Image sets with object changes:
----------------------------------------
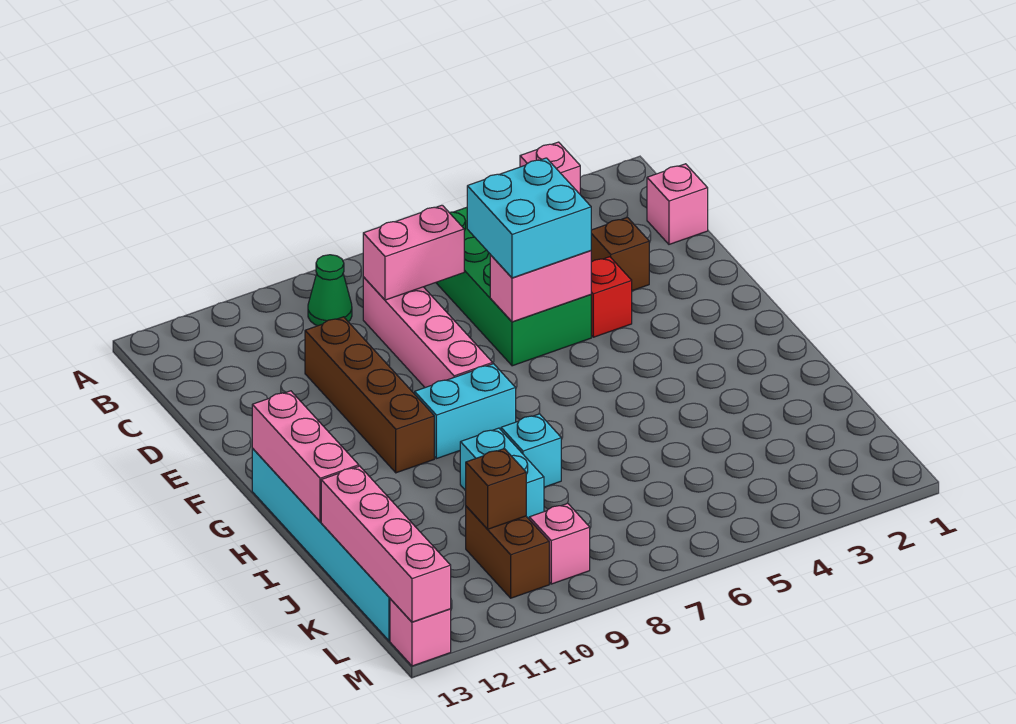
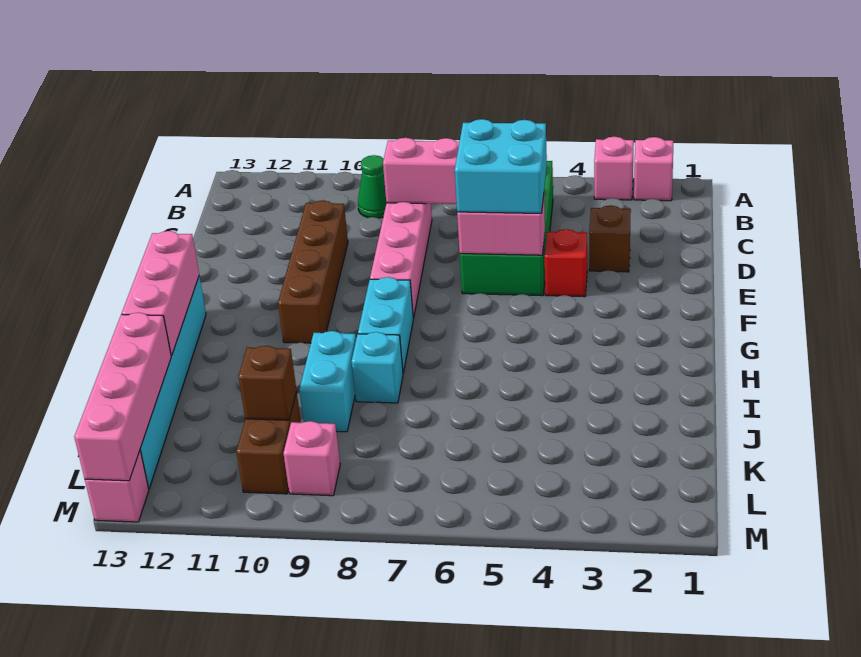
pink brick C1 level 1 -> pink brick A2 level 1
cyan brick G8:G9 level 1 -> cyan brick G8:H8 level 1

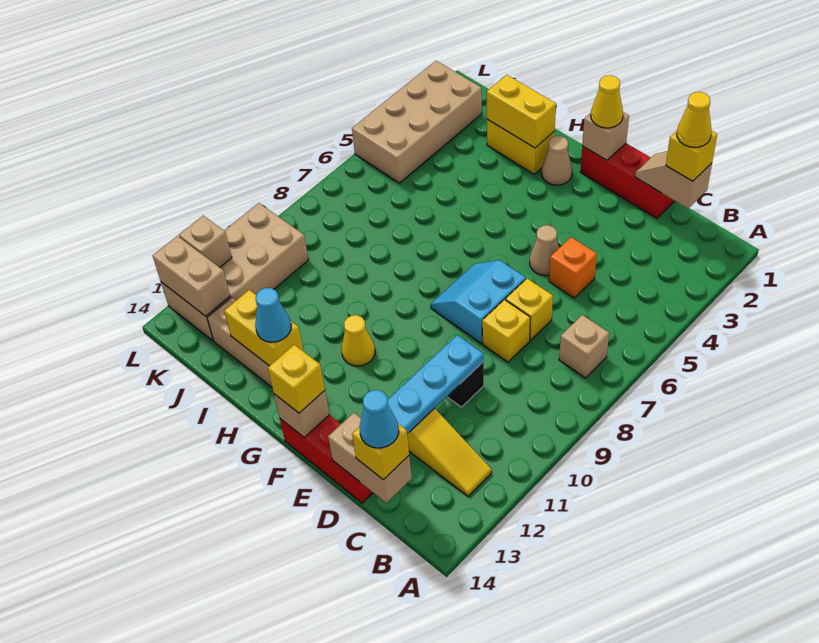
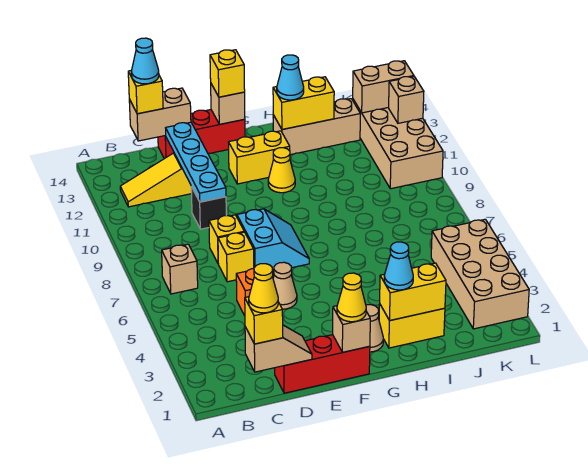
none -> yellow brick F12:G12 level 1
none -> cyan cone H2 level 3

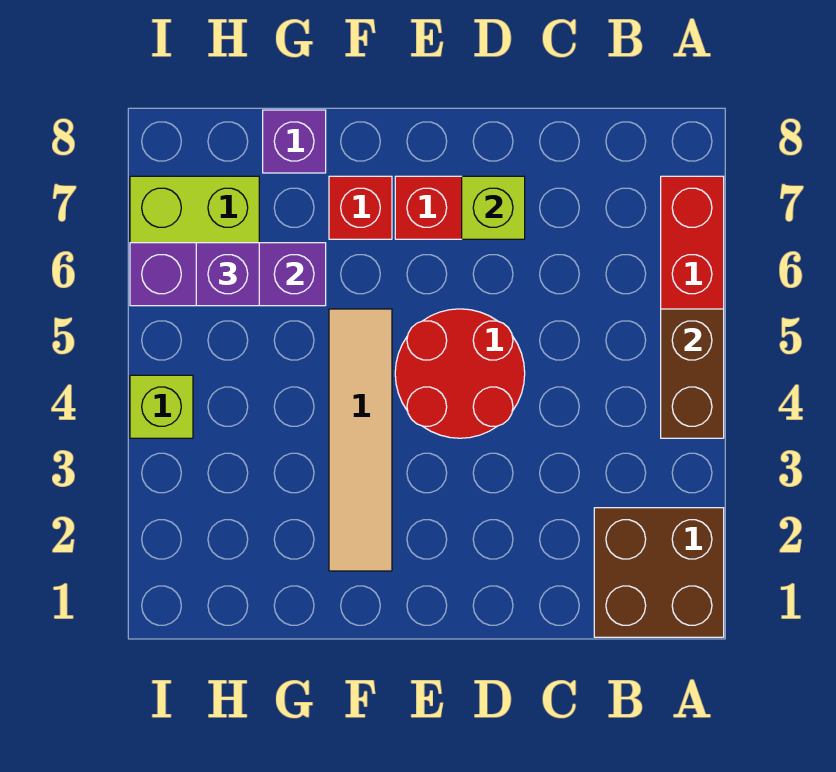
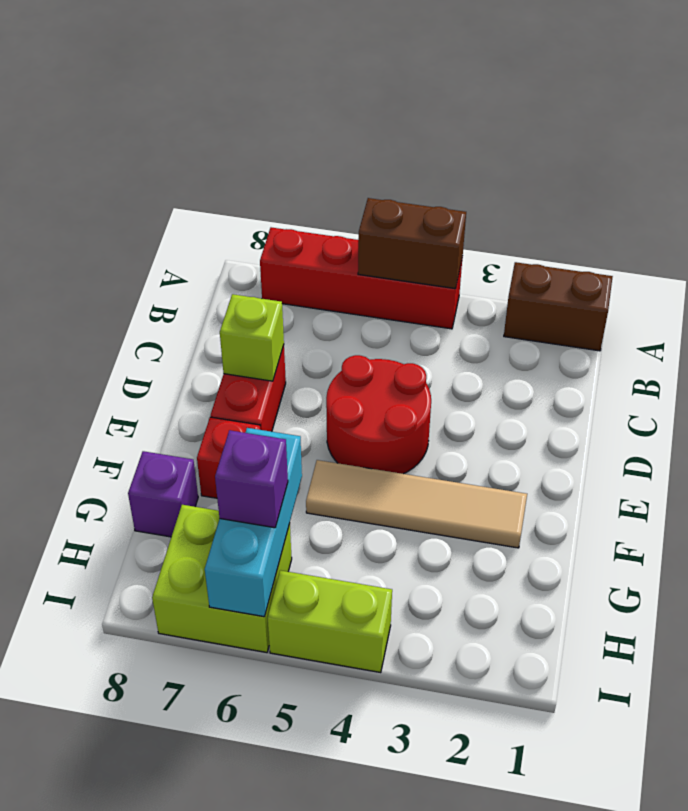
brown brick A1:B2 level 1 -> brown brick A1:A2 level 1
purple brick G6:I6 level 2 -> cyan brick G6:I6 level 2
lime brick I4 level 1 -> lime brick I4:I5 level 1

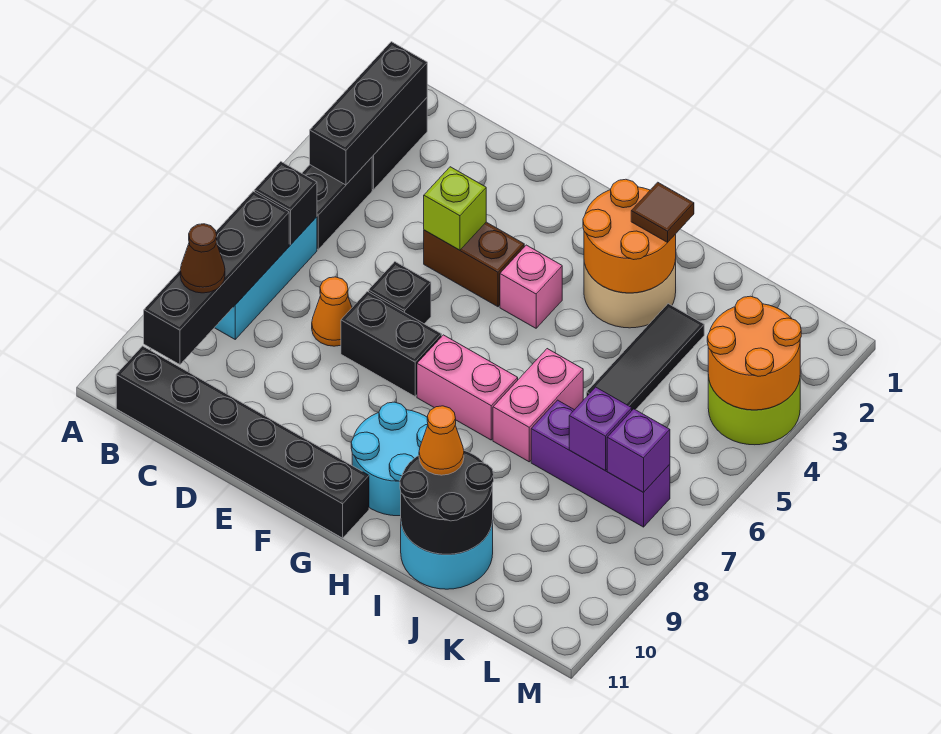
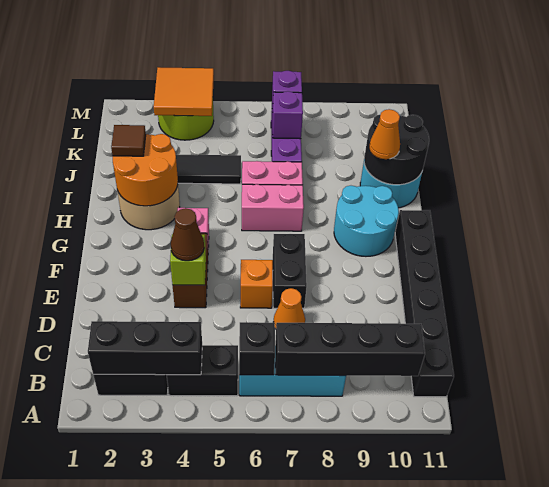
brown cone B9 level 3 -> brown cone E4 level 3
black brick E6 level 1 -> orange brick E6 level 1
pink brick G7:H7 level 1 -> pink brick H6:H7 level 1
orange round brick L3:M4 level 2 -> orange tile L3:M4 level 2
----------------------------------------
Exercise instructions: The result should be all the records, retyped exactly, with no pictures among them.

Output for this exercise:
pink brick C1 level 1 -> pink brick A2 level 1
cyan brick G8:G9 level 1 -> cyan brick G8:H8 level 1

none -> yellow brick F12:G12 level 1
none -> cyan cone H2 level 3

brown brick A1:B2 level 1 -> brown brick A1:A2 level 1
purple brick G6:I6 level 2 -> cyan brick G6:I6 level 2
lime brick I4 level 1 -> lime brick I4:I5 level 1

brown cone B9 level 3 -> brown cone E4 level 3
black brick E6 level 1 -> orange brick E6 level 1
pink brick G7:H7 level 1 -> pink brick H6:H7 level 1
orange round brick L3:M4 level 2 -> orange tile L3:M4 level 2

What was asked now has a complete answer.